Answer with one figure only, the number of lines below in which "green" occurs.

Information supplied

▬▬▬▬▬▬▬▬▬▬

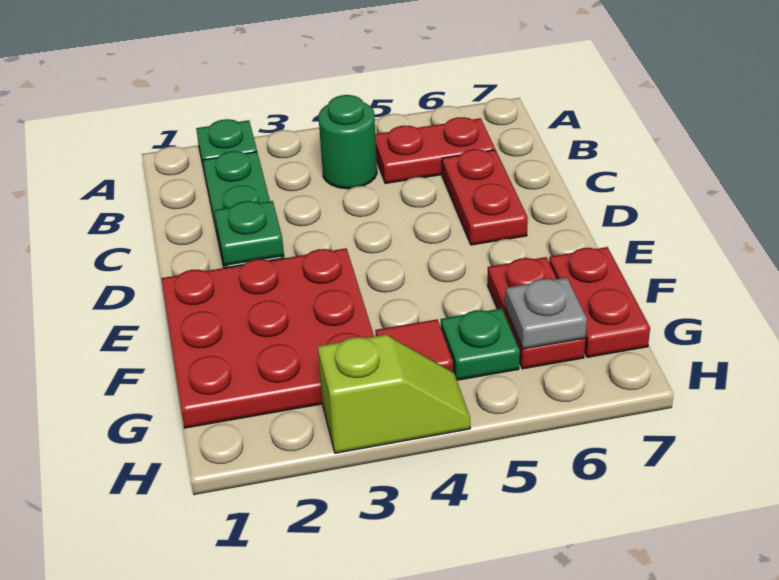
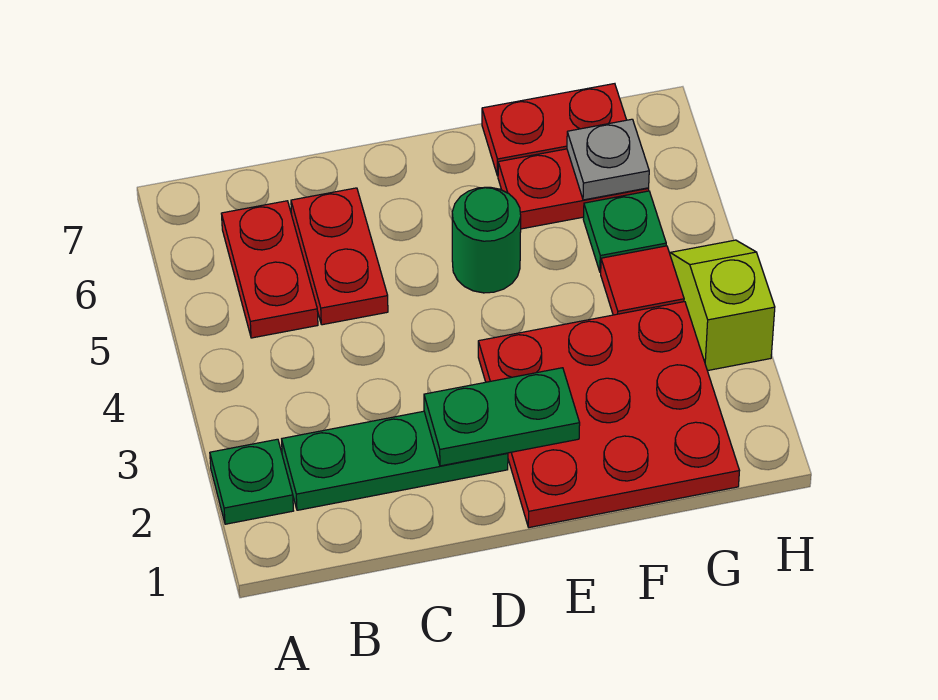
green round brick B4 level 1 -> green round brick E5 level 1
red plate C6:D6 level 1 -> red plate C5:C6 level 1
green plate D2 level 2 -> green plate D2:E2 level 2

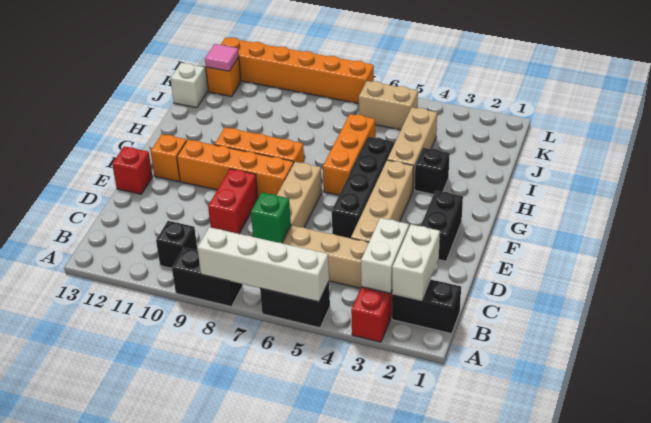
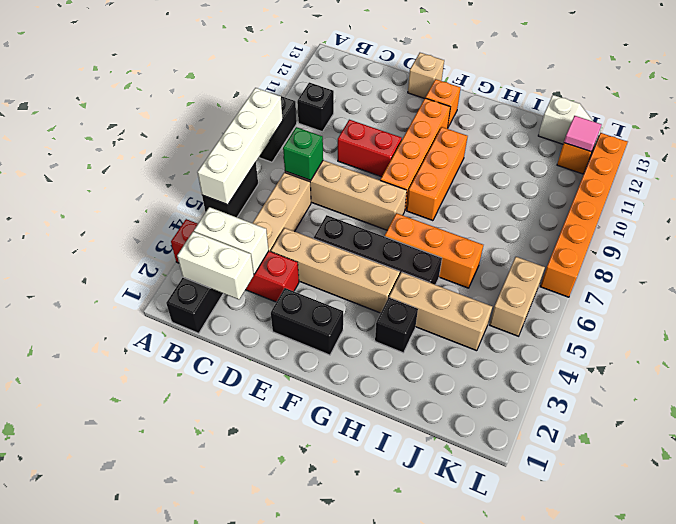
red brick E13 level 1 -> tan brick E13 level 1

▬▬▬▬▬▬▬▬▬▬

Answer box
2